#### TASK TO CARRY OUT:
The expected answer is a copy of every line in the listing that has the word "DIGITS".

══════════════════════════════

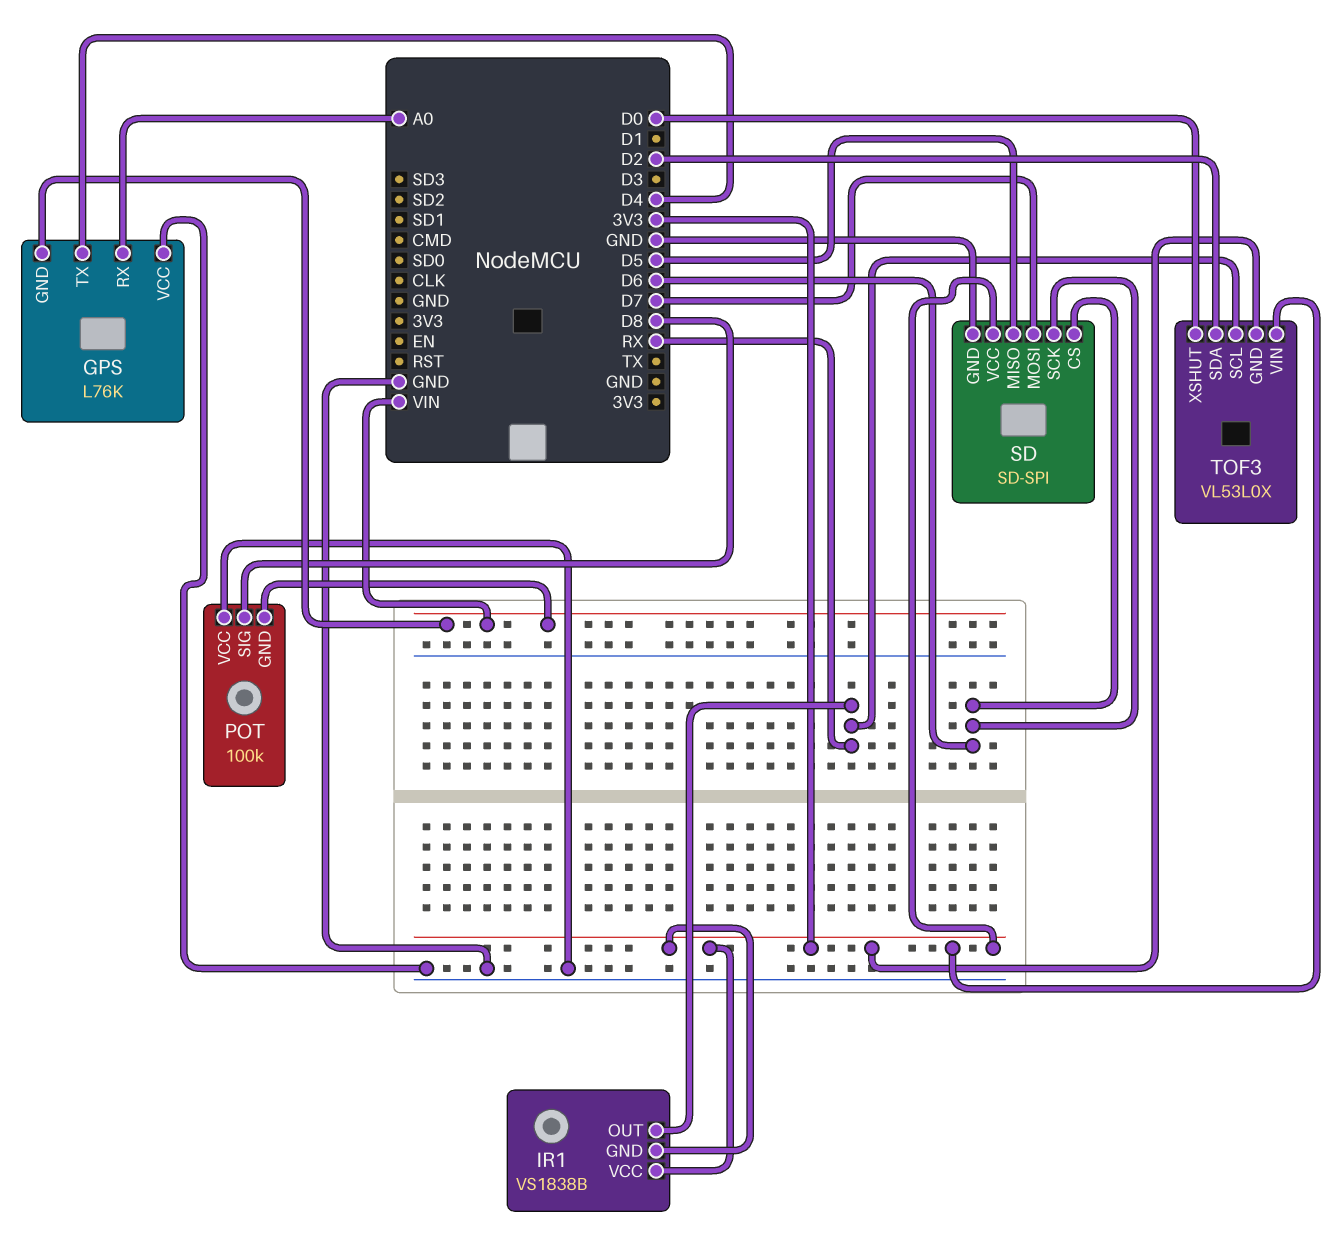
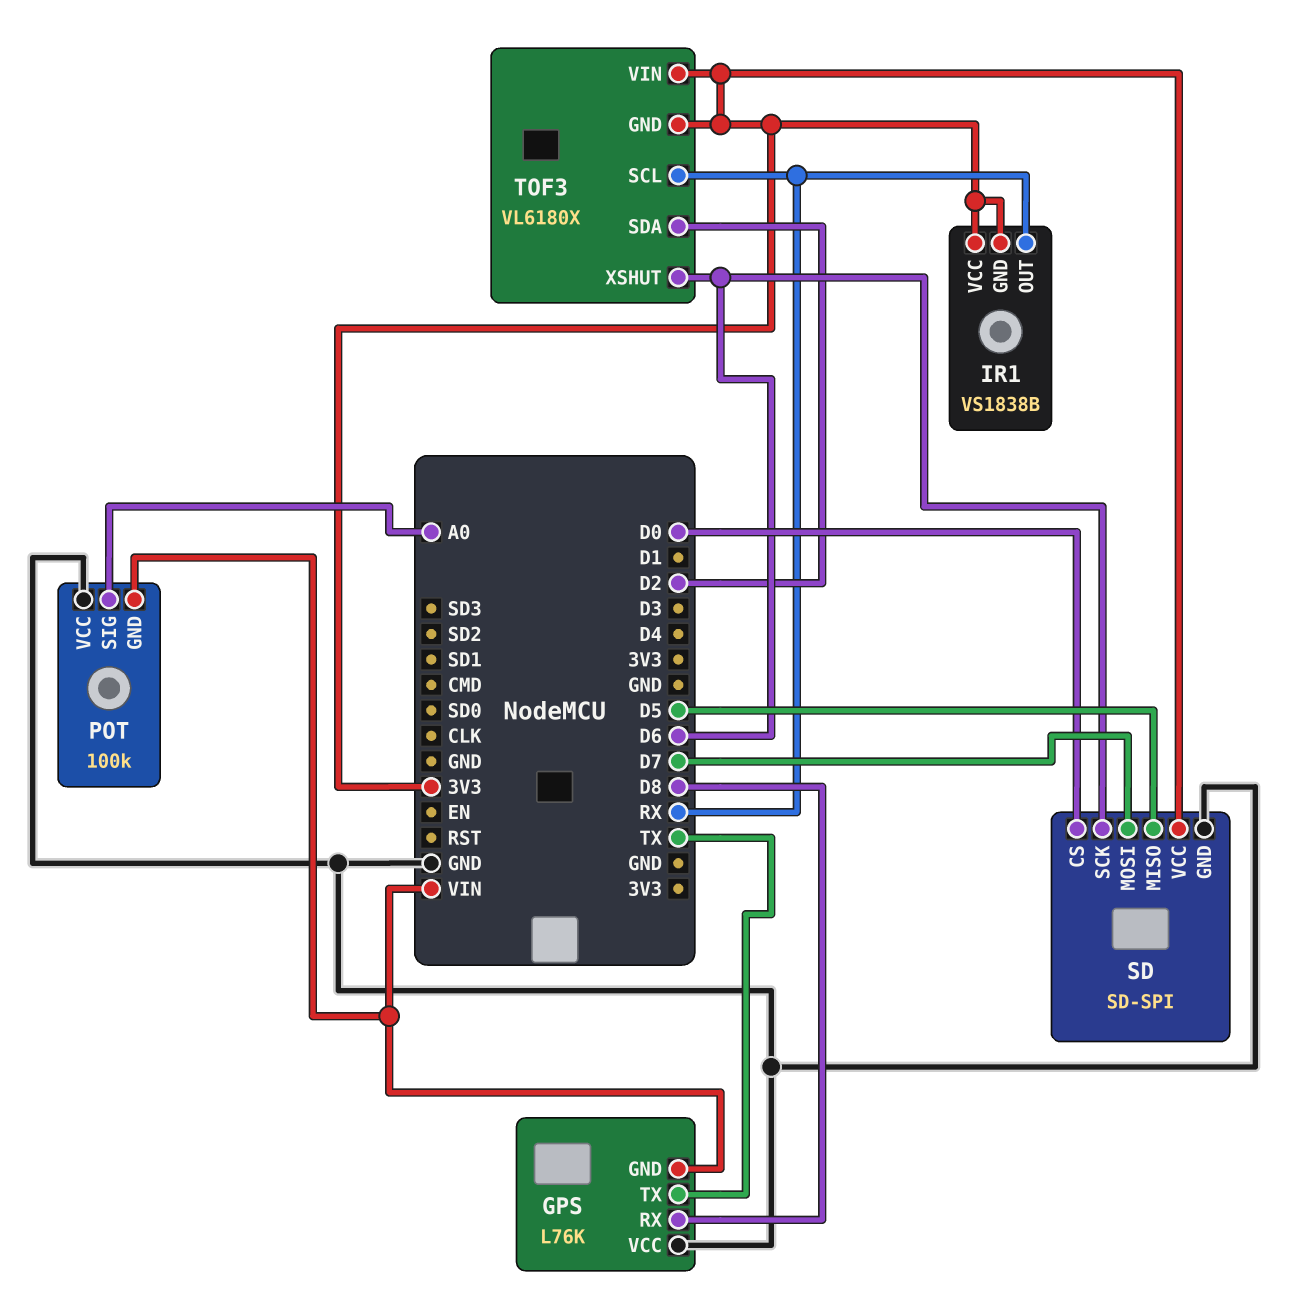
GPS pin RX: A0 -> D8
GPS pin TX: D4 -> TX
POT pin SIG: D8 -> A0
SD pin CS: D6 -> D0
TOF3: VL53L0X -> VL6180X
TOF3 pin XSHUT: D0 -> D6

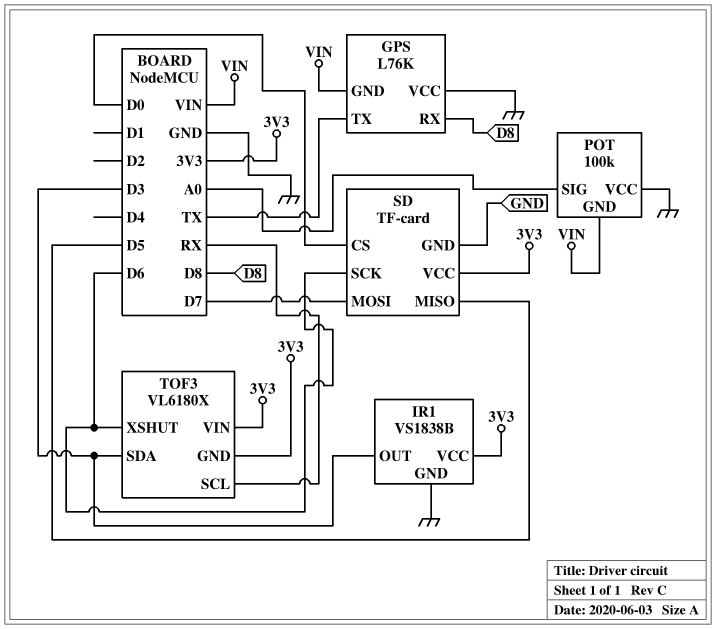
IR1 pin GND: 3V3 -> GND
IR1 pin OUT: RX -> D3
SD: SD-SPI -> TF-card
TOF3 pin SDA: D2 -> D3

══════════════════════════════

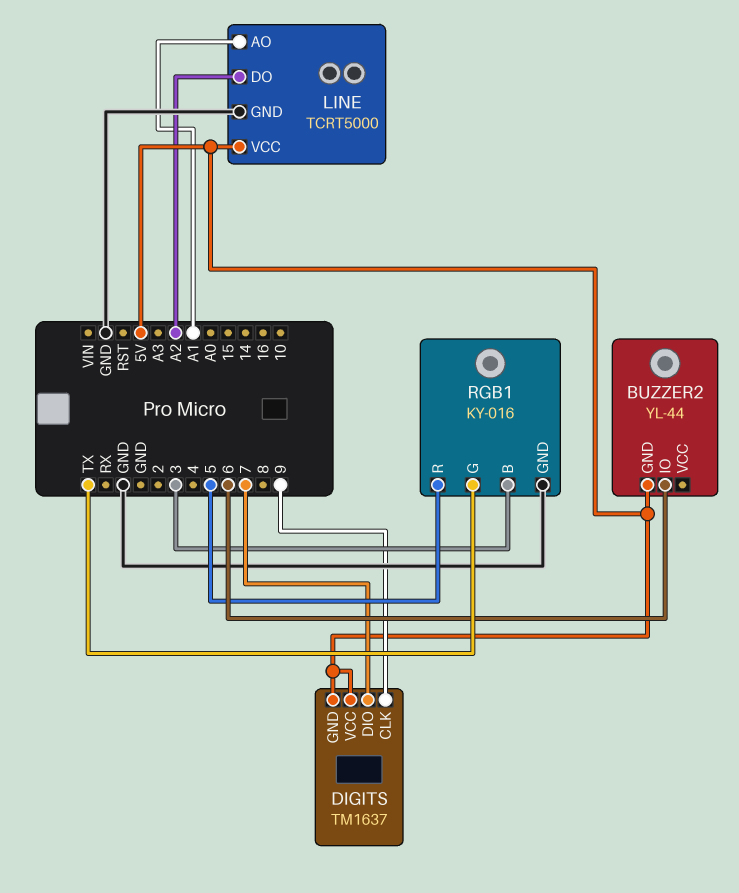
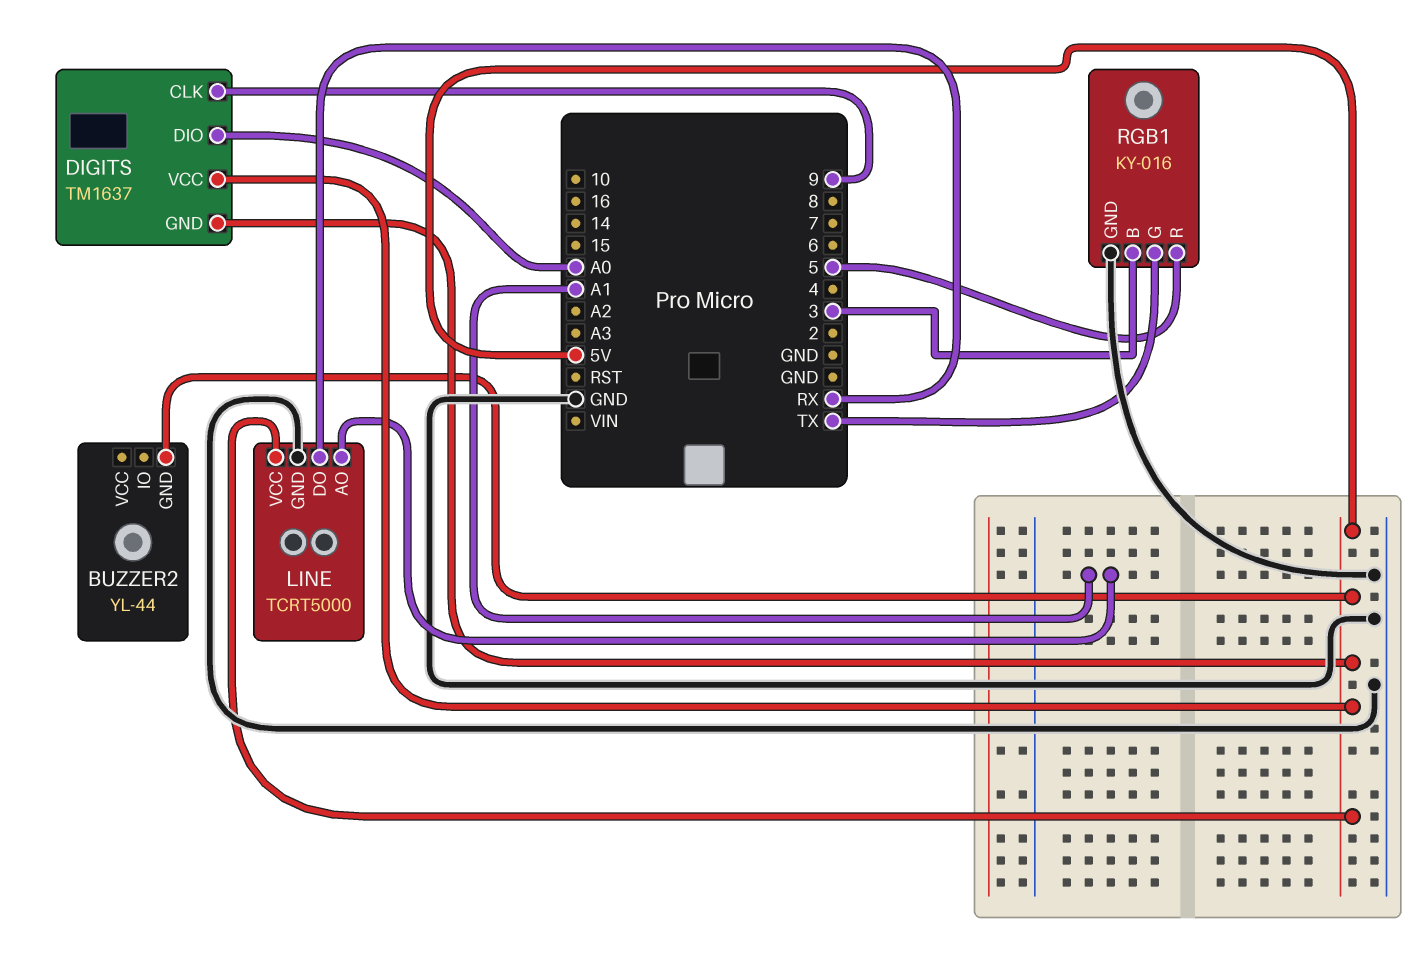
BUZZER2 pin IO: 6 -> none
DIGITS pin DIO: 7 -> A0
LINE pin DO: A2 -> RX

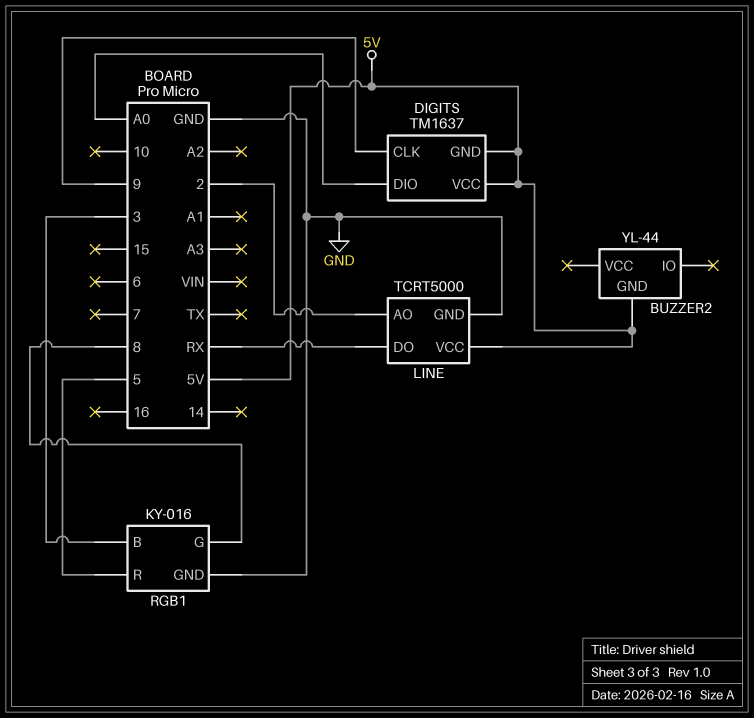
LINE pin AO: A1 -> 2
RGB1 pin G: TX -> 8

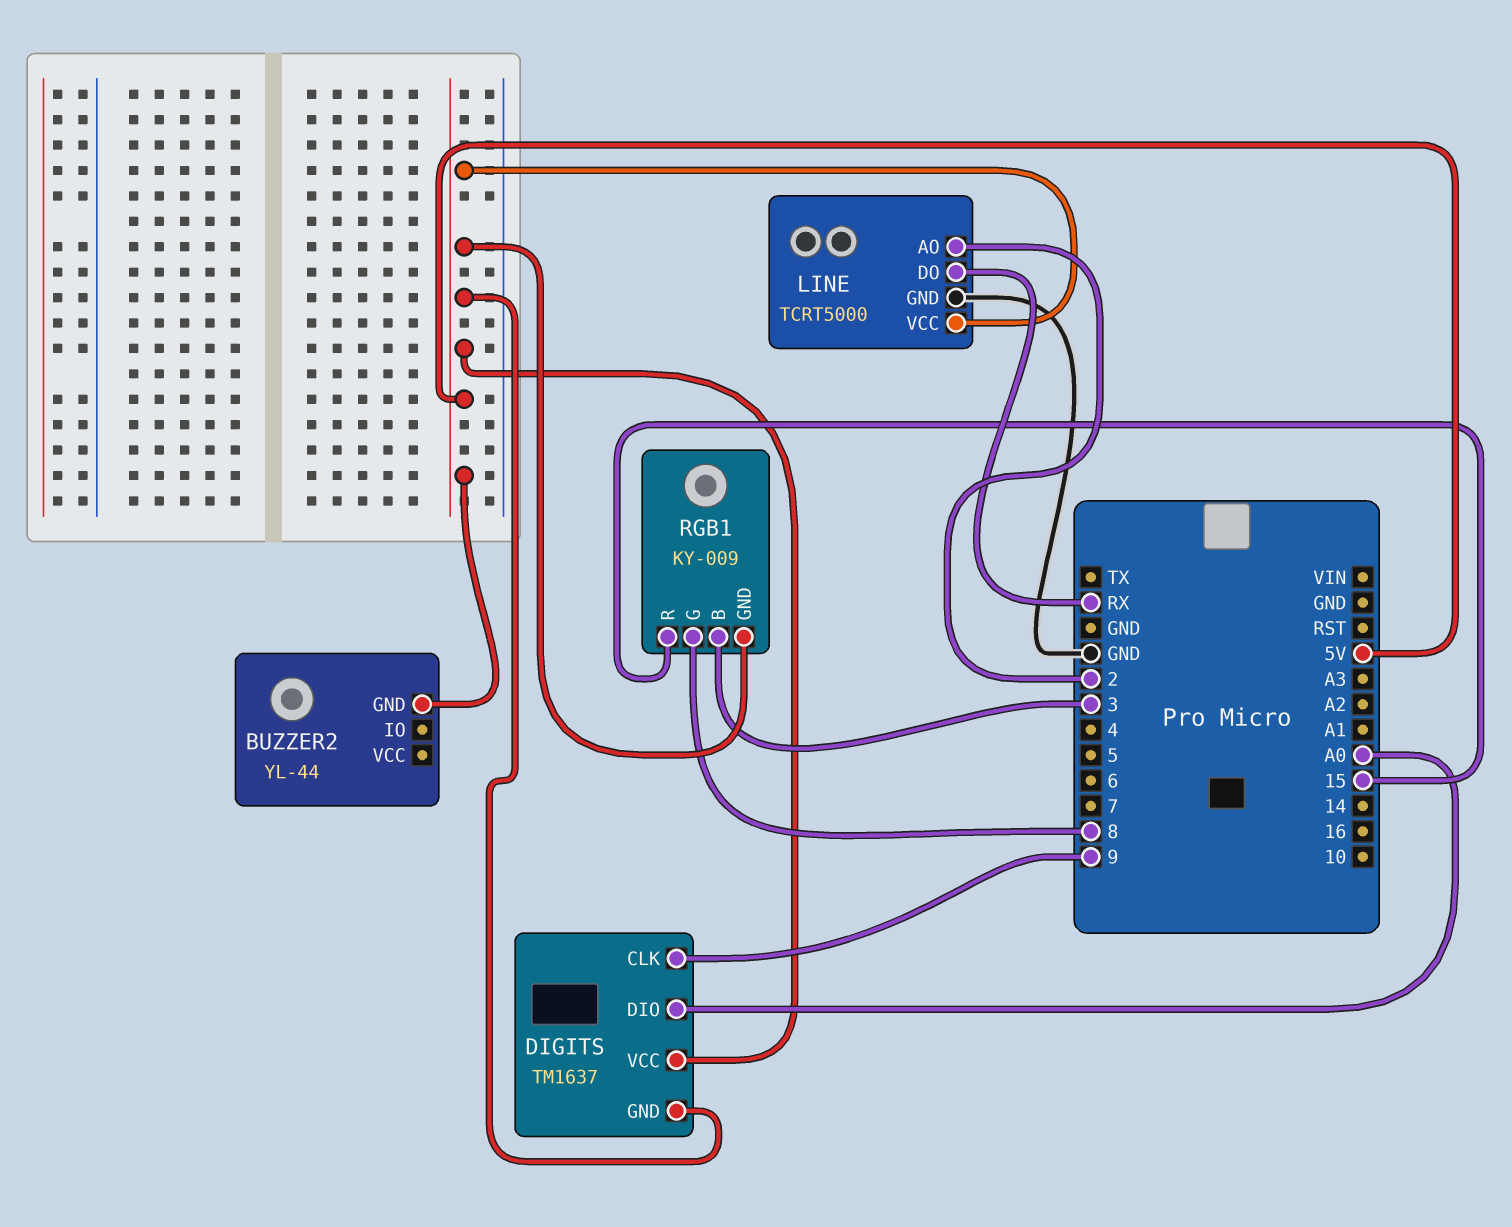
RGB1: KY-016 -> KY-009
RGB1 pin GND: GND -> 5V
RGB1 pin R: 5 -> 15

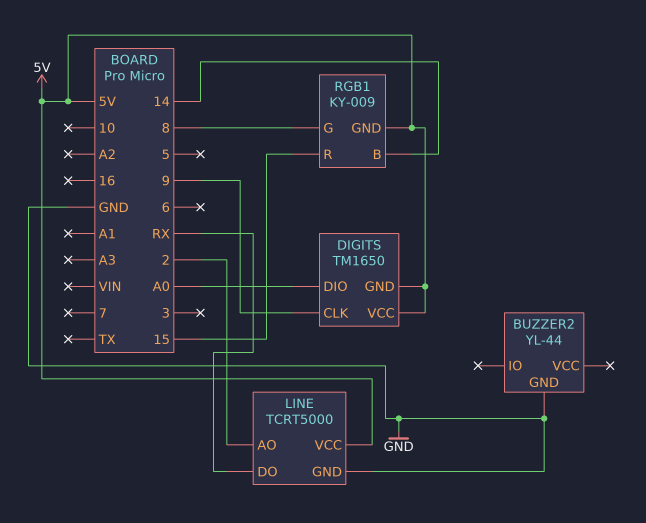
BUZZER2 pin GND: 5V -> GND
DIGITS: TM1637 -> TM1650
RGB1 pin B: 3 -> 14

══════════════════════════════

#### ANSWER SECTION:
DIGITS pin DIO: 7 -> A0
DIGITS: TM1637 -> TM1650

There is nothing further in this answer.